● **WHAT YOU SHOULD DO**
Output each record exactly as given. Leave out every picture.

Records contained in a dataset
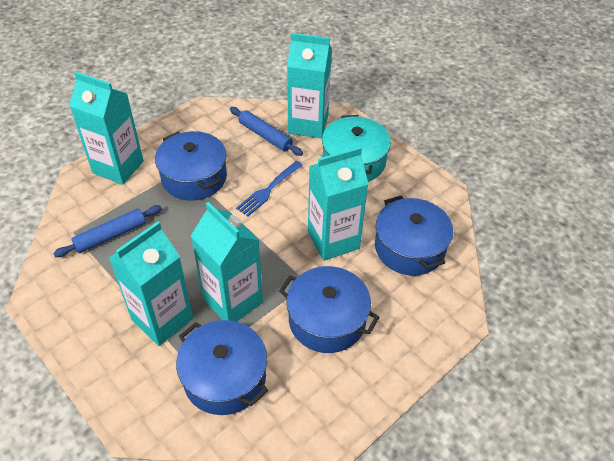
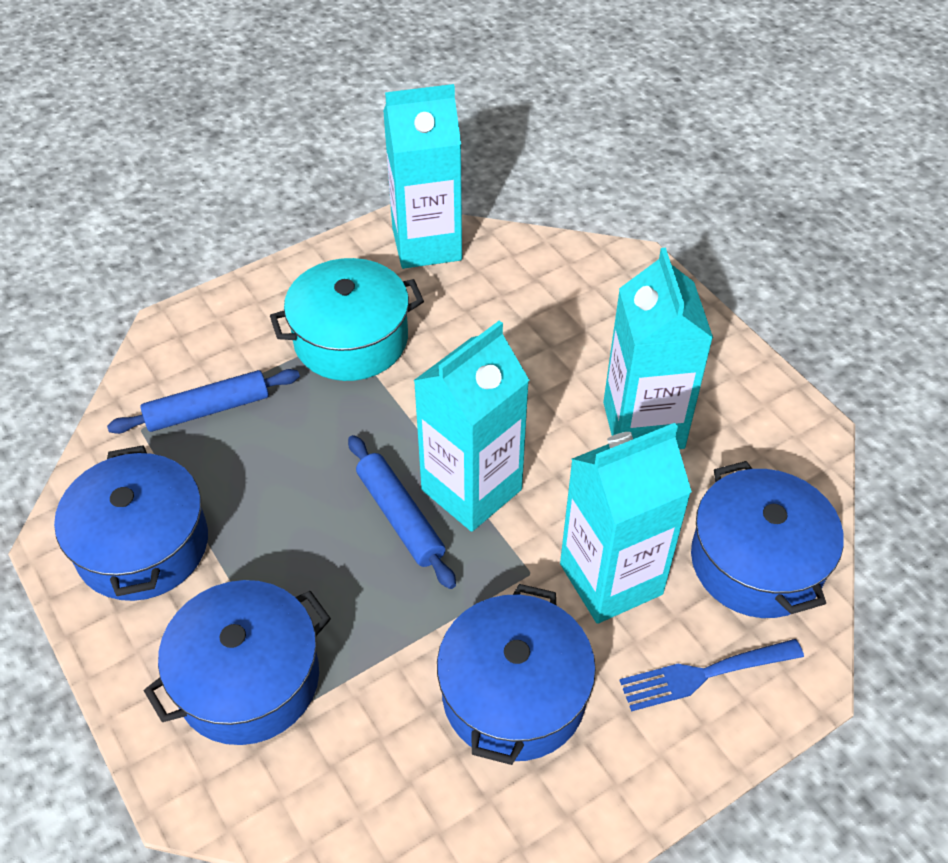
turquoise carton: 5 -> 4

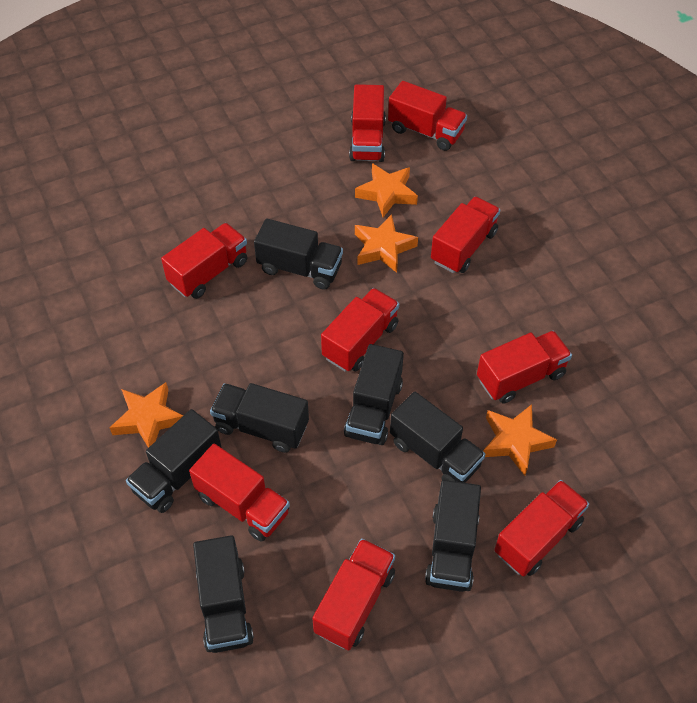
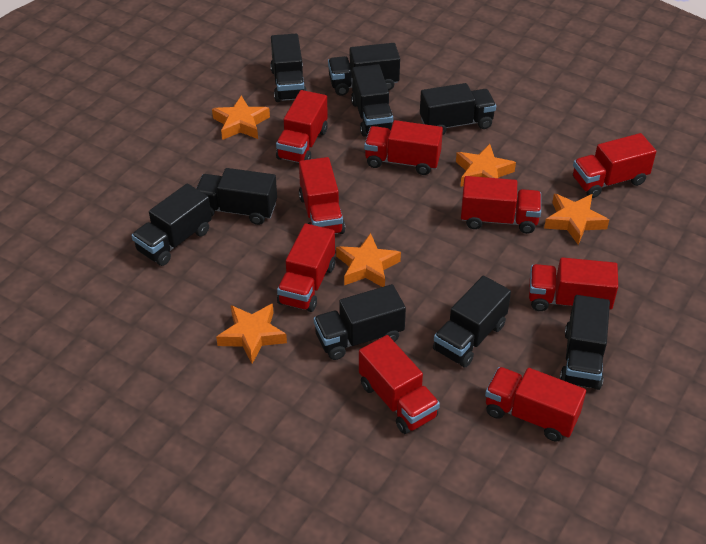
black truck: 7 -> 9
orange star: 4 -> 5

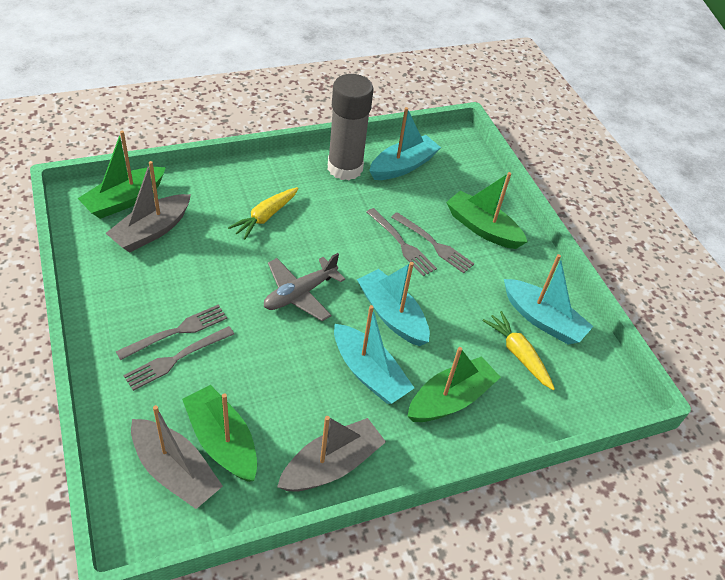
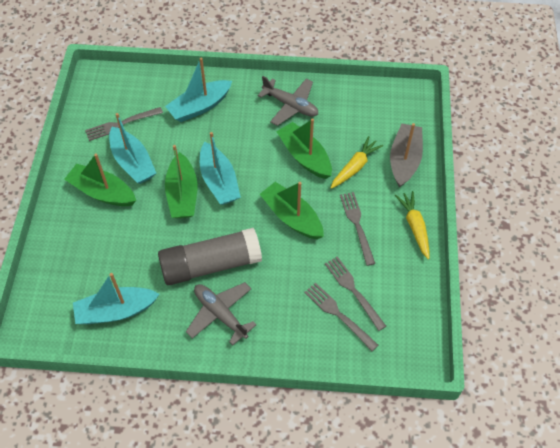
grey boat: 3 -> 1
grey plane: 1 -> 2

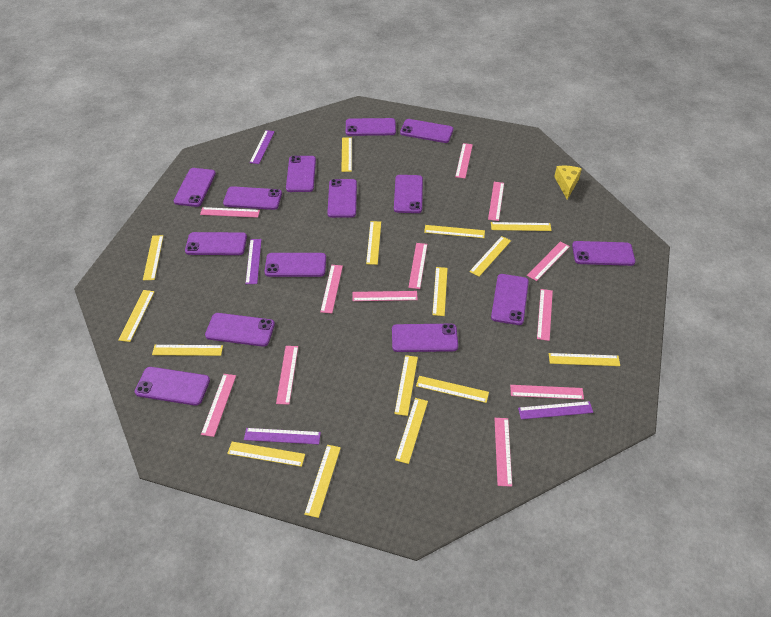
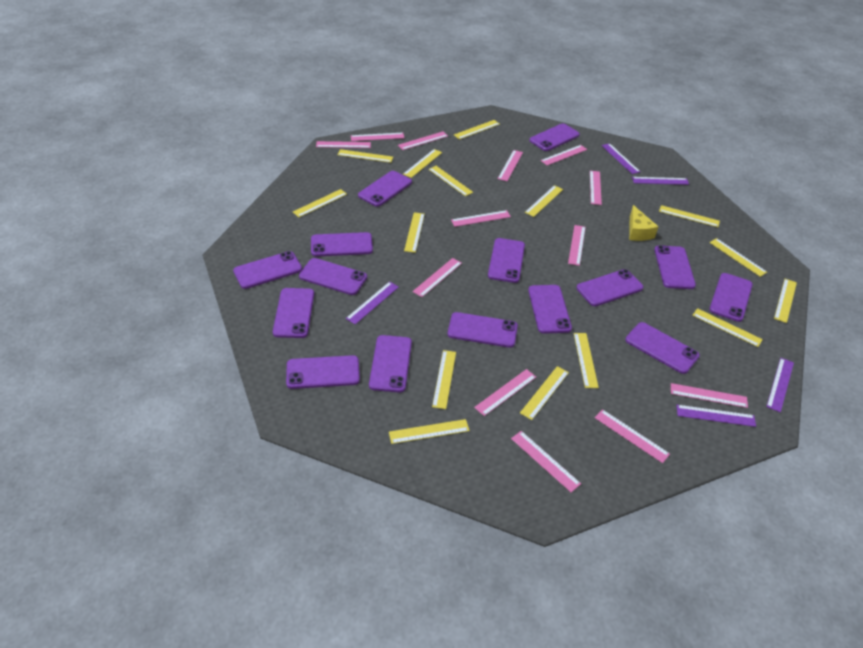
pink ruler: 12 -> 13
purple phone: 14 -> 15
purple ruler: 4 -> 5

● **ANSWER TO THE PROBLEM**
turquoise carton: 5 -> 4

black truck: 7 -> 9
orange star: 4 -> 5

grey boat: 3 -> 1
grey plane: 1 -> 2

pink ruler: 12 -> 13
purple phone: 14 -> 15
purple ruler: 4 -> 5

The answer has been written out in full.